Dataset content -

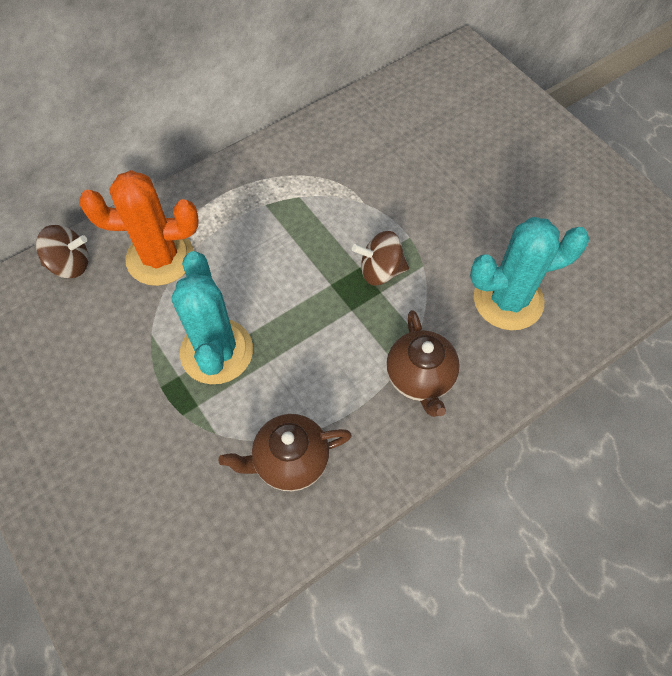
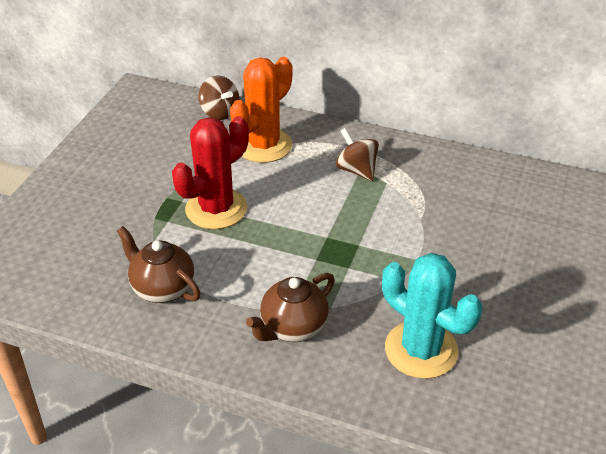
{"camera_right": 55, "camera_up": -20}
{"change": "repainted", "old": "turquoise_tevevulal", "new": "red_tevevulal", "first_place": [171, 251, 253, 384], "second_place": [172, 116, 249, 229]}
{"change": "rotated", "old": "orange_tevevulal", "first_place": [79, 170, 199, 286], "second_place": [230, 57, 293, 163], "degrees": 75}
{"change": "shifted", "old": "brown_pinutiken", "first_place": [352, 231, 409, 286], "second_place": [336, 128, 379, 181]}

Exercise objective - If a line holds a picture, skip the picture and transcribe the rest of the material exactly.

Exercise solution -
{"camera_right": 55, "camera_up": -20}
{"change": "repainted", "old": "turquoise_tevevulal", "new": "red_tevevulal", "first_place": [171, 251, 253, 384], "second_place": [172, 116, 249, 229]}
{"change": "rotated", "old": "orange_tevevulal", "first_place": [79, 170, 199, 286], "second_place": [230, 57, 293, 163], "degrees": 75}
{"change": "shifted", "old": "brown_pinutiken", "first_place": [352, 231, 409, 286], "second_place": [336, 128, 379, 181]}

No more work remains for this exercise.